→ **Aim of the task**
The range runs from the line containing "building: [251,122,286,153] ->" through the last line of the material below; retype it exactly, leaving out the pictures.

━━━━━━━━━━━━━━━━━━━━━━━━━━━━━━

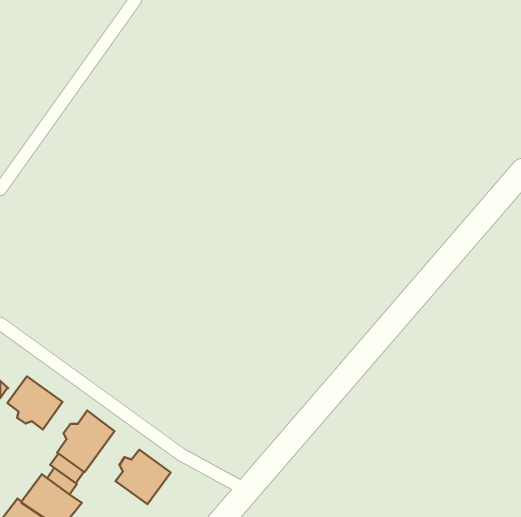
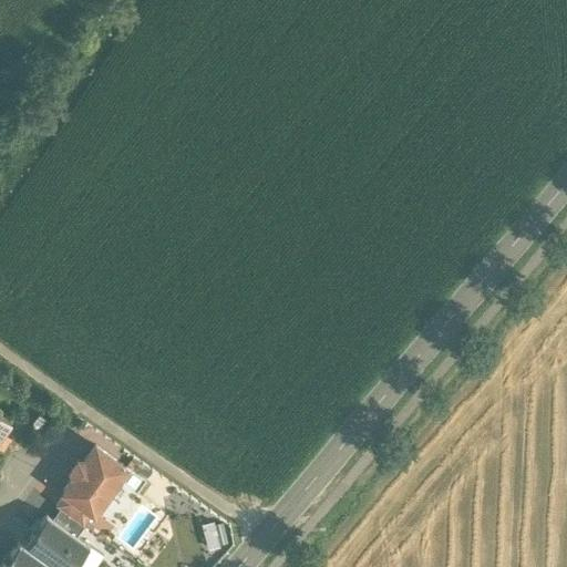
building: [7,376,62,429] -> none
building: [115,450,170,504] -> none

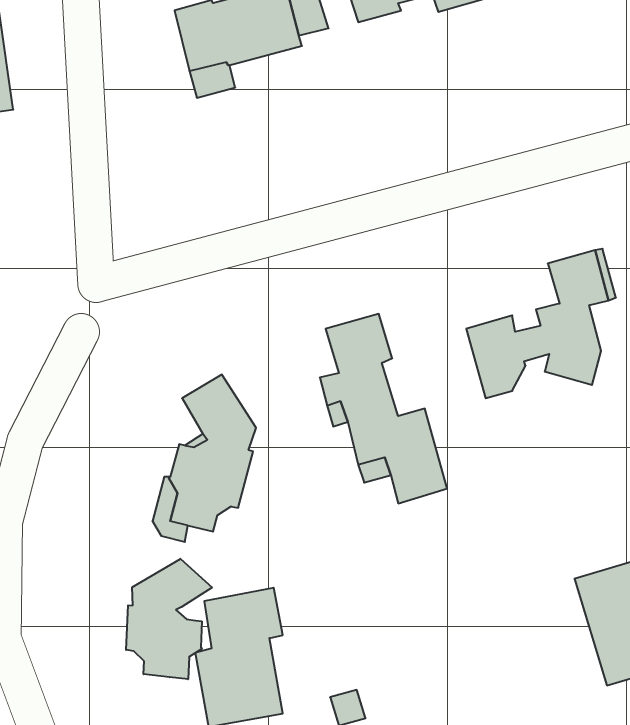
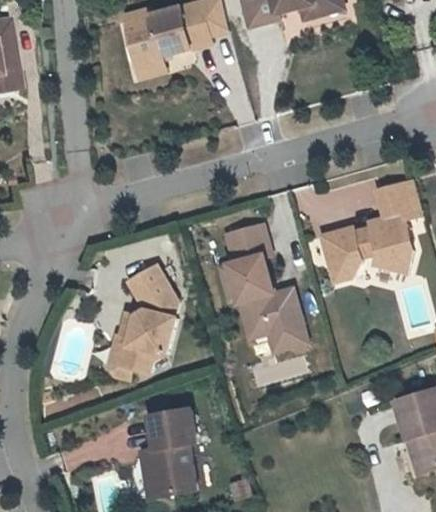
building: [126,559,212,679] -> none

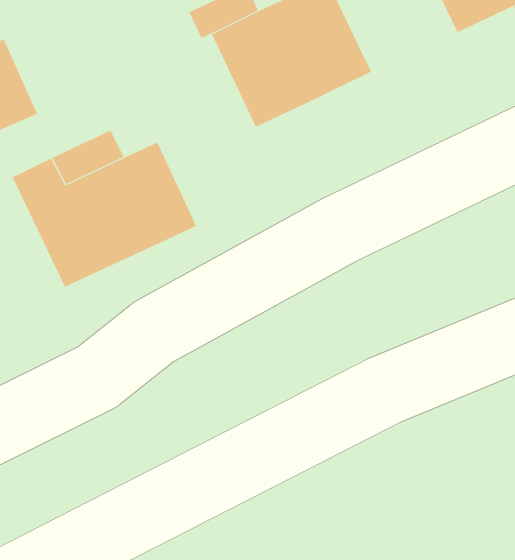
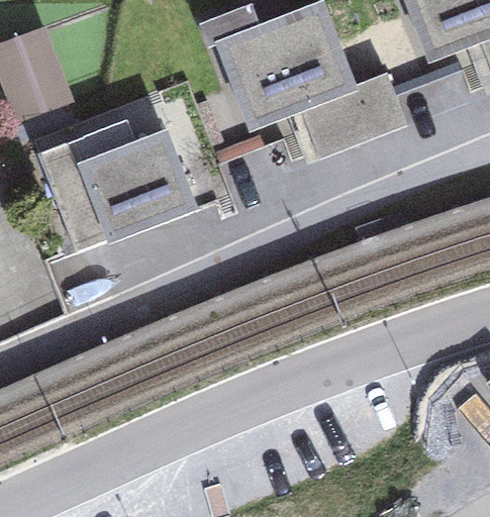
building: none -> [300,73,407,157]

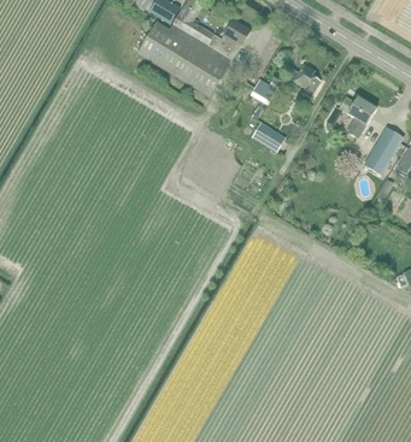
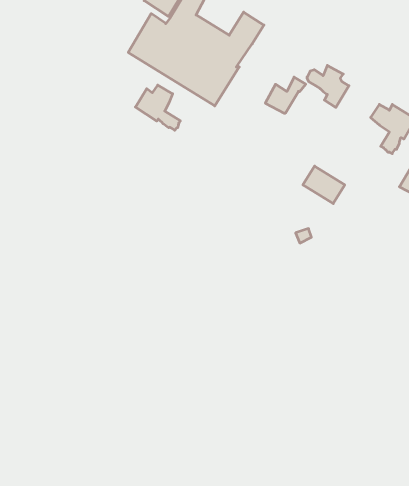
building: none -> [135,85,180,130]
building: [251,122,286,153] -> [303,166,345,204]

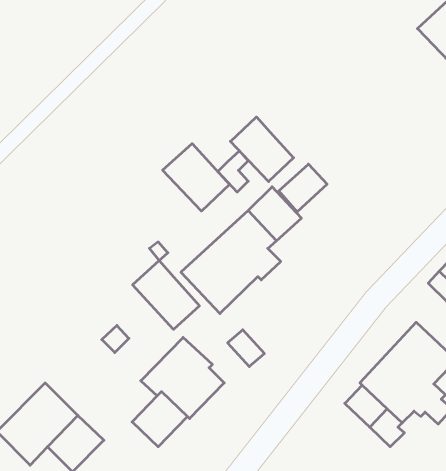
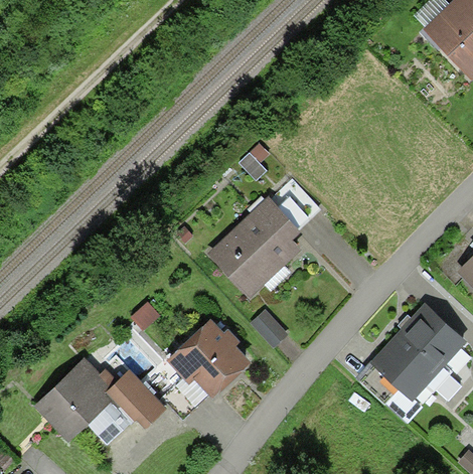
building: [230,117,294,182] -> none
building: [163,144,230,211] -> none
building: [279,164,327,212] -> none
building: [133,260,199,329] -> none
building: none -> [113,373,162,422]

━━━━━━━━━━━━━━━━━━━━━━━━━━━━━━

→ **Expected answer**
building: [251,122,286,153] -> [303,166,345,204]

building: [230,117,294,182] -> none
building: [163,144,230,211] -> none
building: [279,164,327,212] -> none
building: [133,260,199,329] -> none
building: none -> [113,373,162,422]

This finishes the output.